#### [Stated problem]
Rewrite the records from the line with "Frostvale (598, 832)" to the line with "midges (74, 779)" as a numbered list, including both of those lines and leaving out any blank lines.

#### [Records for the exercise]

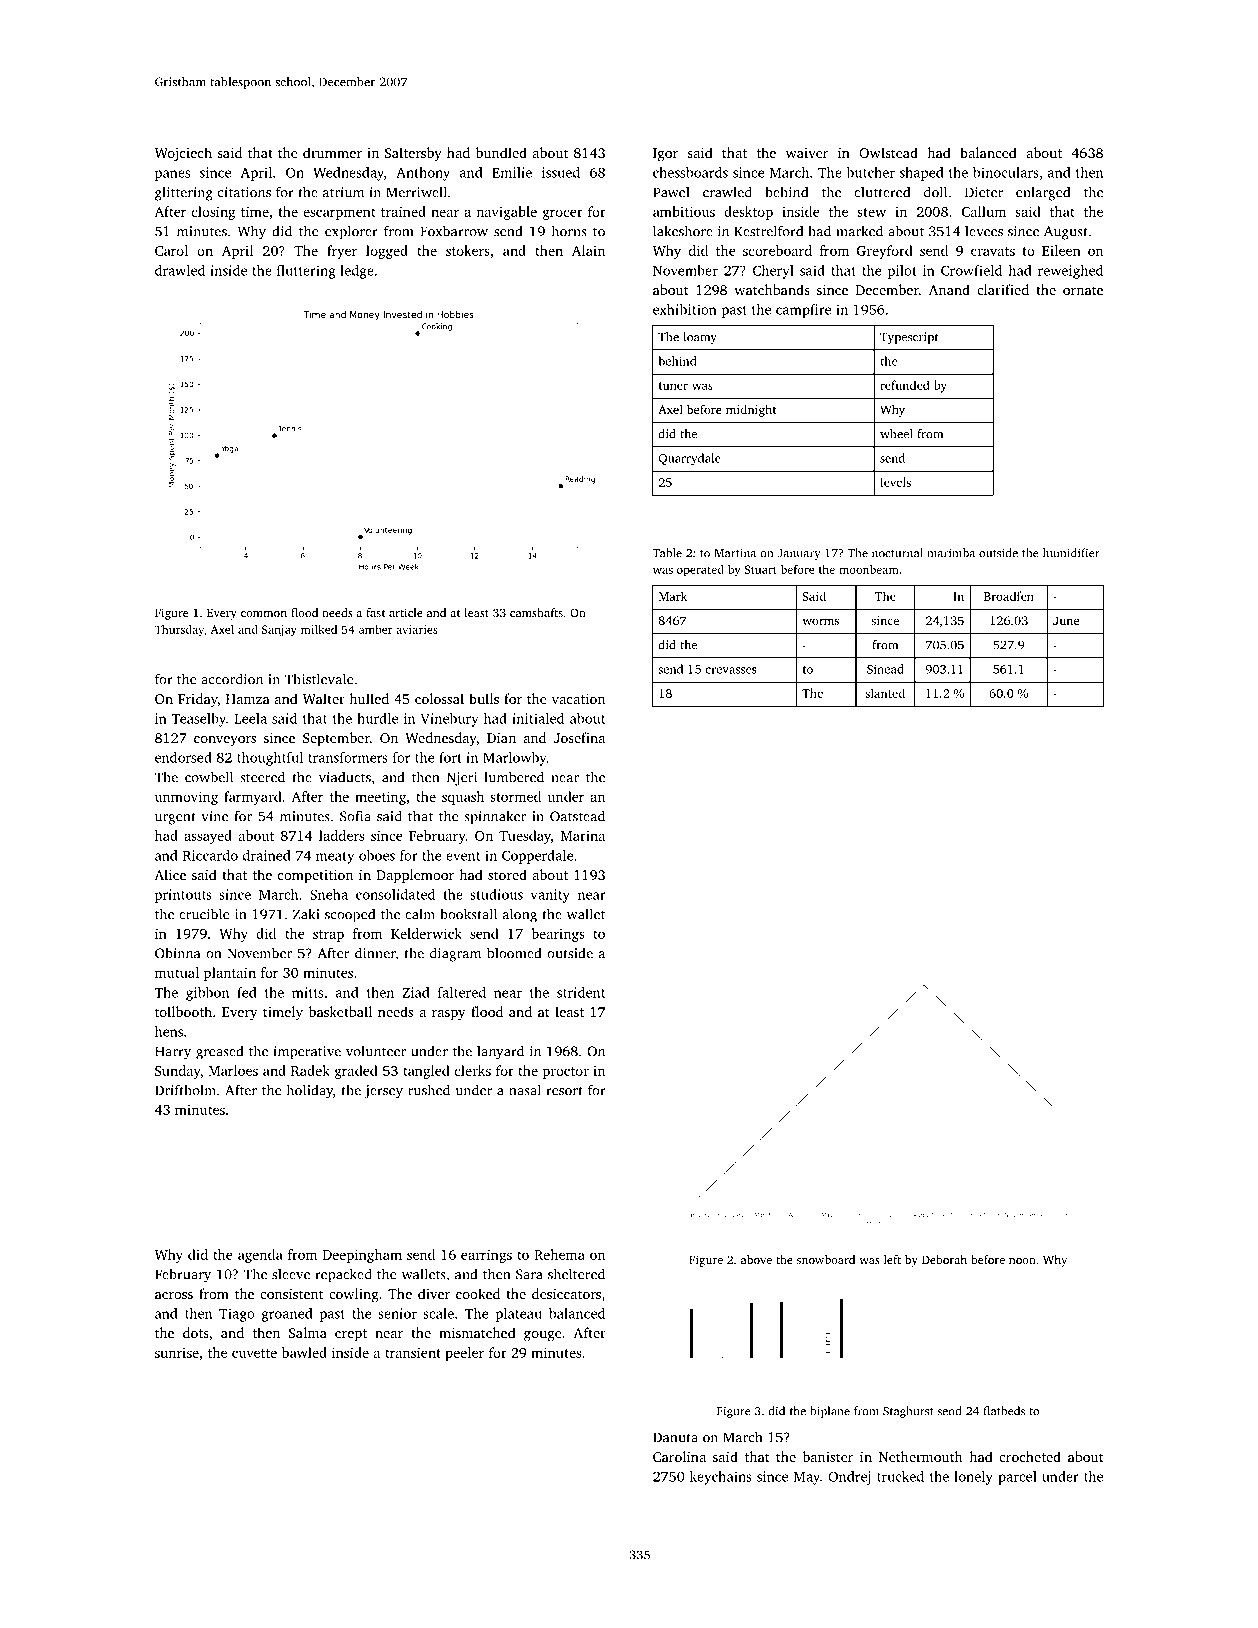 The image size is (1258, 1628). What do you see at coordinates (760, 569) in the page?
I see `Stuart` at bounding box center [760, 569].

--

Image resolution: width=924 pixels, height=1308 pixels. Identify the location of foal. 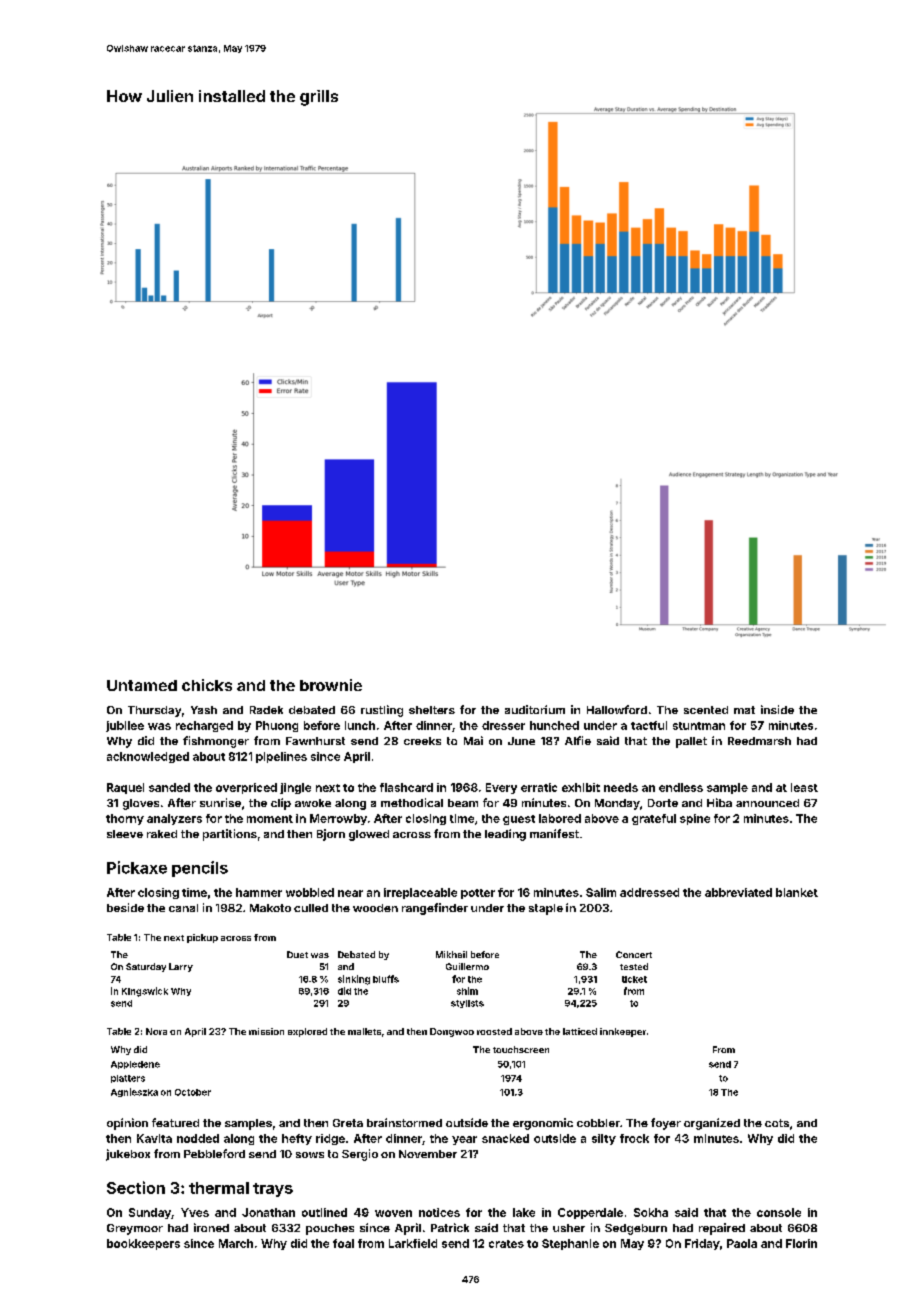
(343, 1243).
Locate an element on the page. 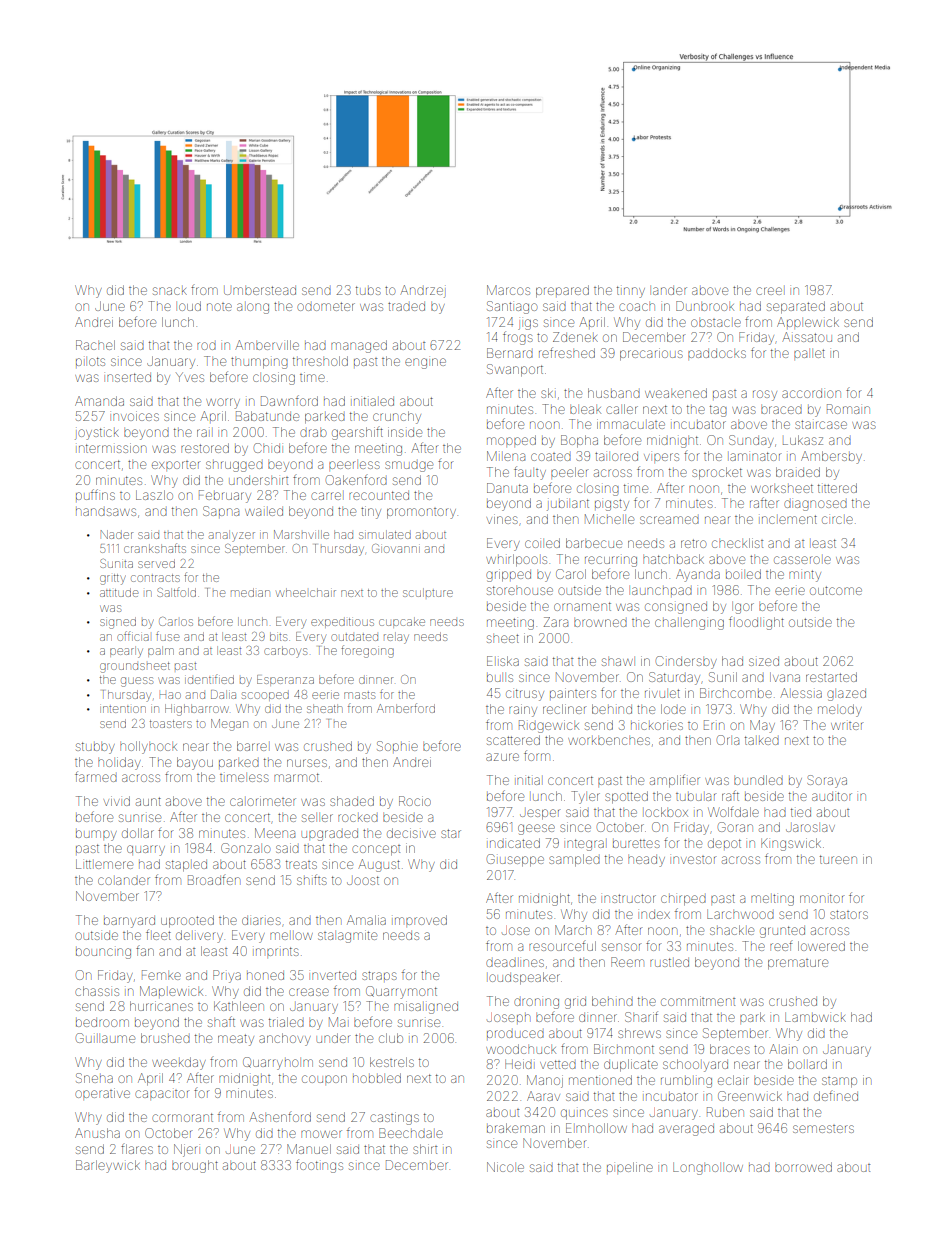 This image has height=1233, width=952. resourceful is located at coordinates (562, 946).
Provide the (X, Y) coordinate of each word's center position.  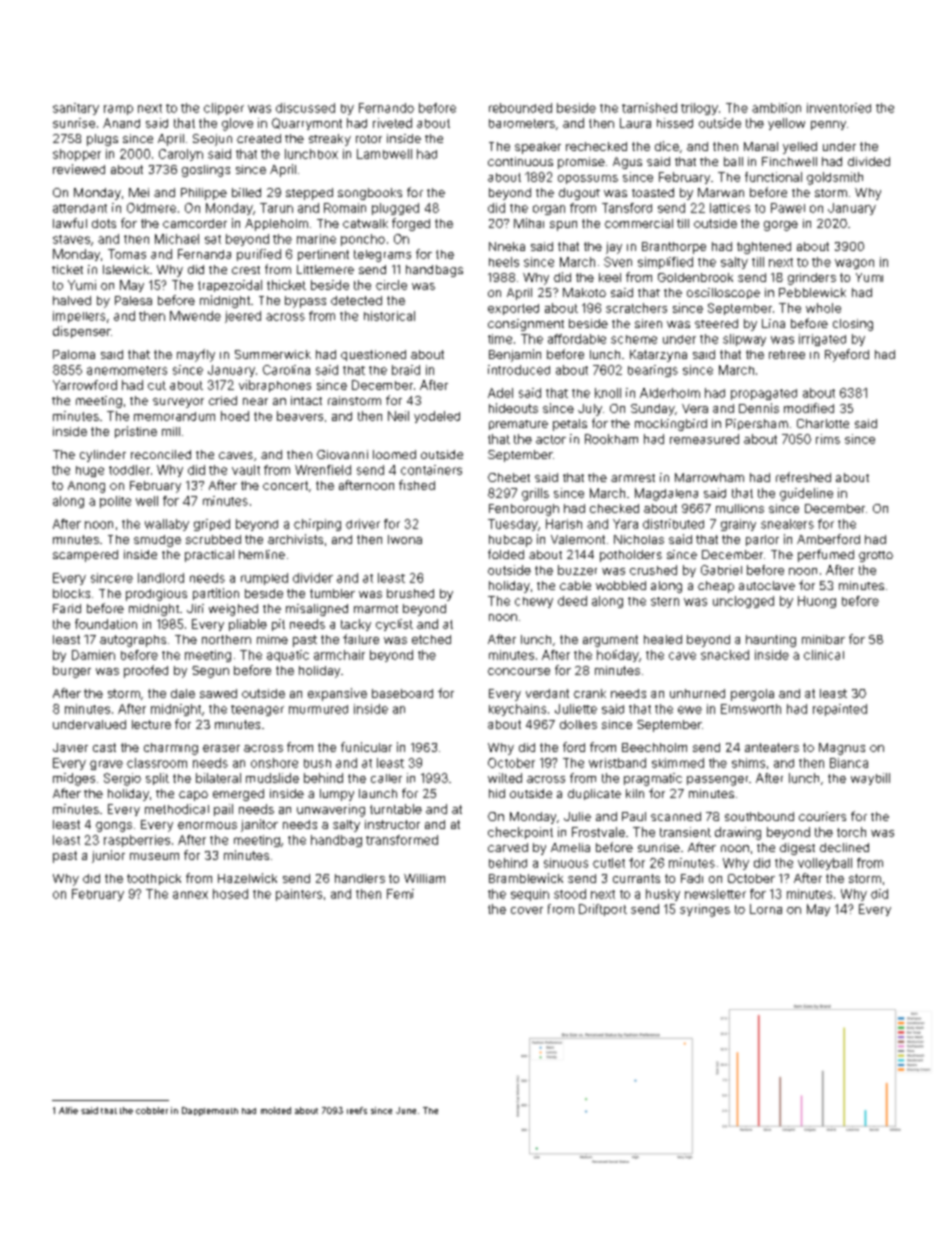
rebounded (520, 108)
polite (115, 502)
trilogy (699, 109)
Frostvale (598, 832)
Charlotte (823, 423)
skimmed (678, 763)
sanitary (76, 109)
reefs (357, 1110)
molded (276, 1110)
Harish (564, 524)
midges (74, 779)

==

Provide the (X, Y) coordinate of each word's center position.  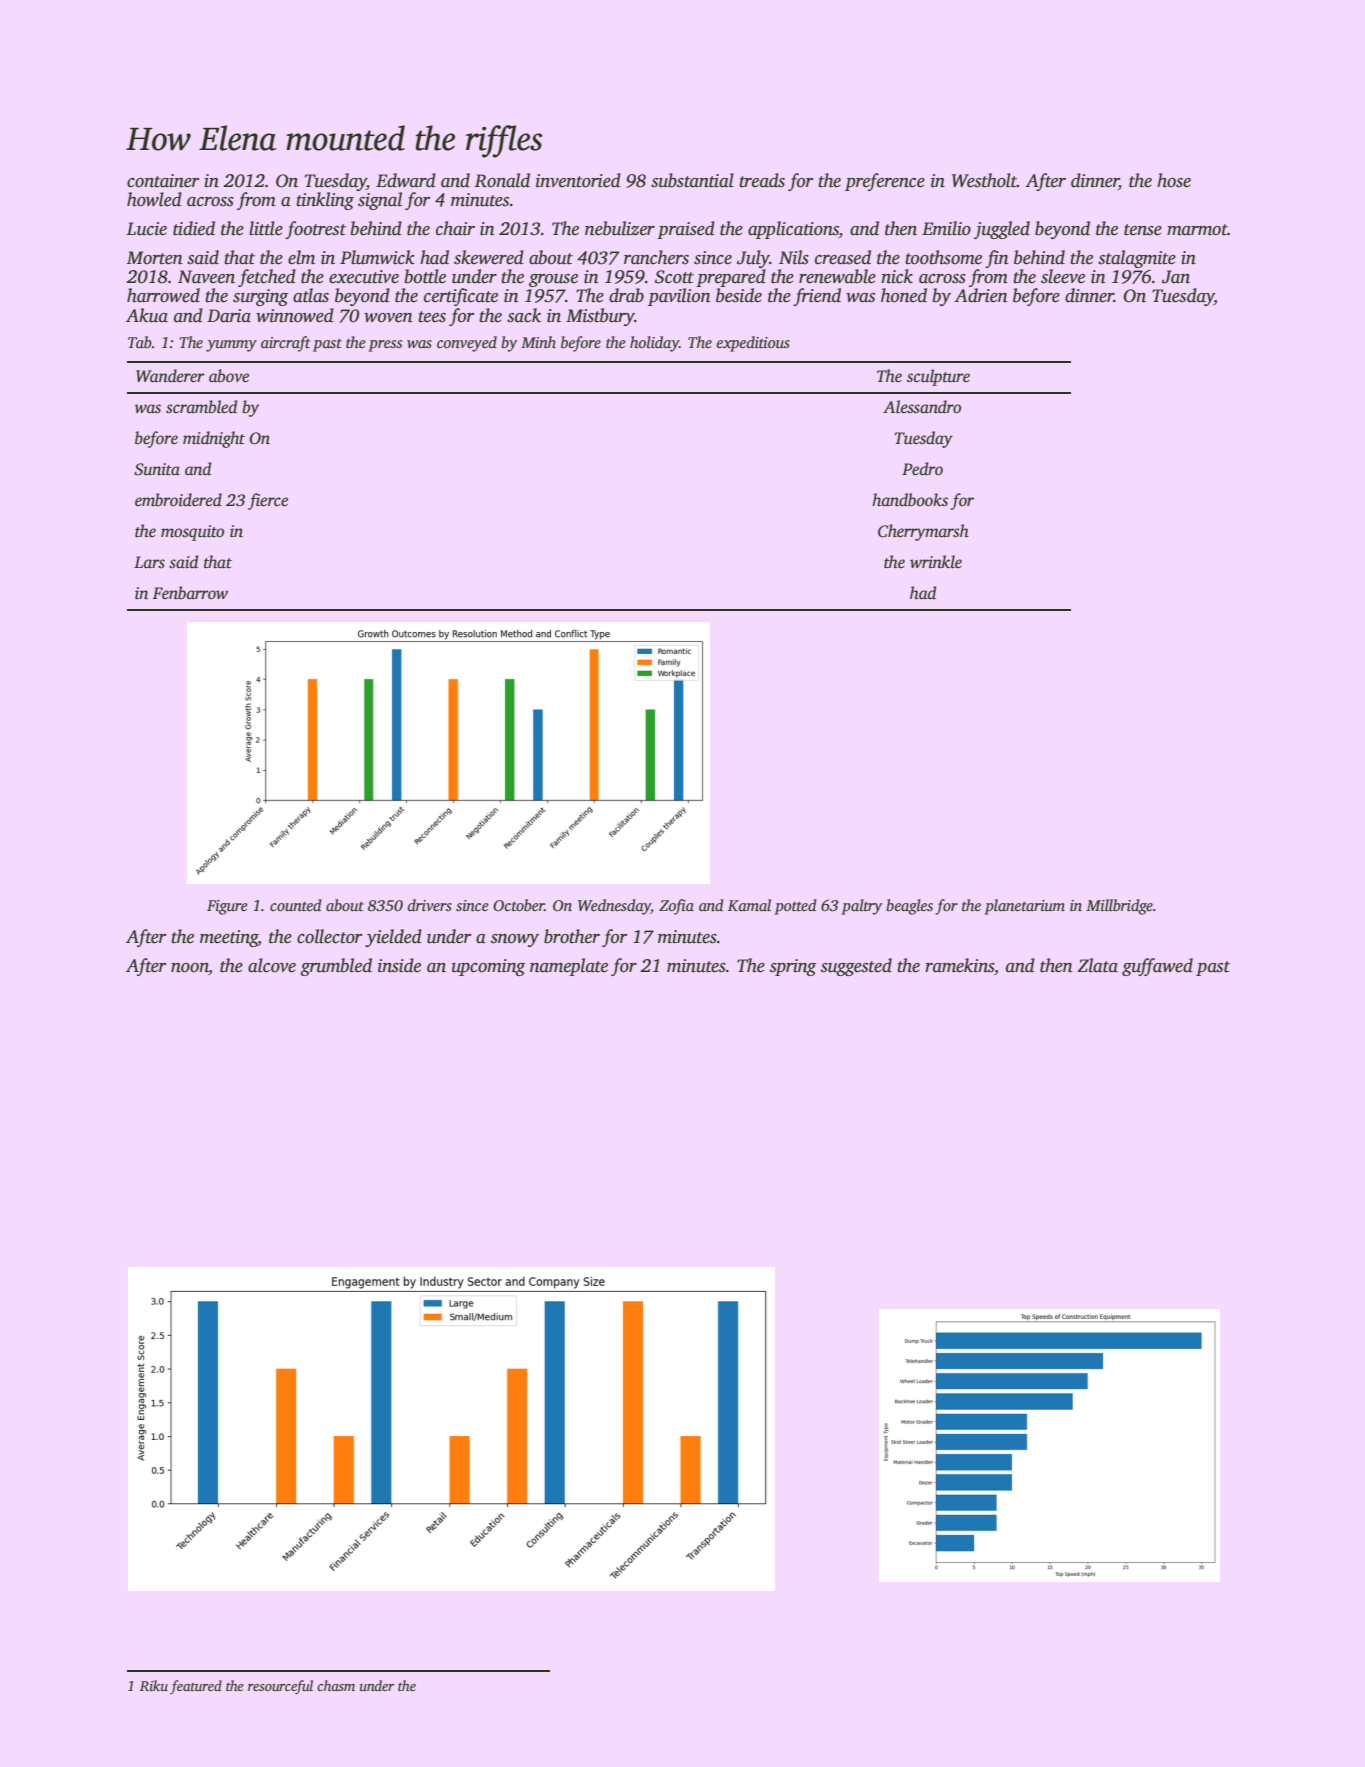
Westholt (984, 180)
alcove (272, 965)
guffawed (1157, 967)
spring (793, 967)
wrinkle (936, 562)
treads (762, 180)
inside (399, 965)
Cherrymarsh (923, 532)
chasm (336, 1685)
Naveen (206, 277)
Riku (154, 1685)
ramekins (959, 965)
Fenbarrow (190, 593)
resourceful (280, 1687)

#### [Solution for this task]
1. Frostvale (598, 832)
2. Charlotte (823, 423)
3. skimmed (678, 763)
4. sanitary (76, 109)
5. reefs (357, 1110)
6. molded (276, 1110)
7. Harish (564, 524)
8. midges (74, 779)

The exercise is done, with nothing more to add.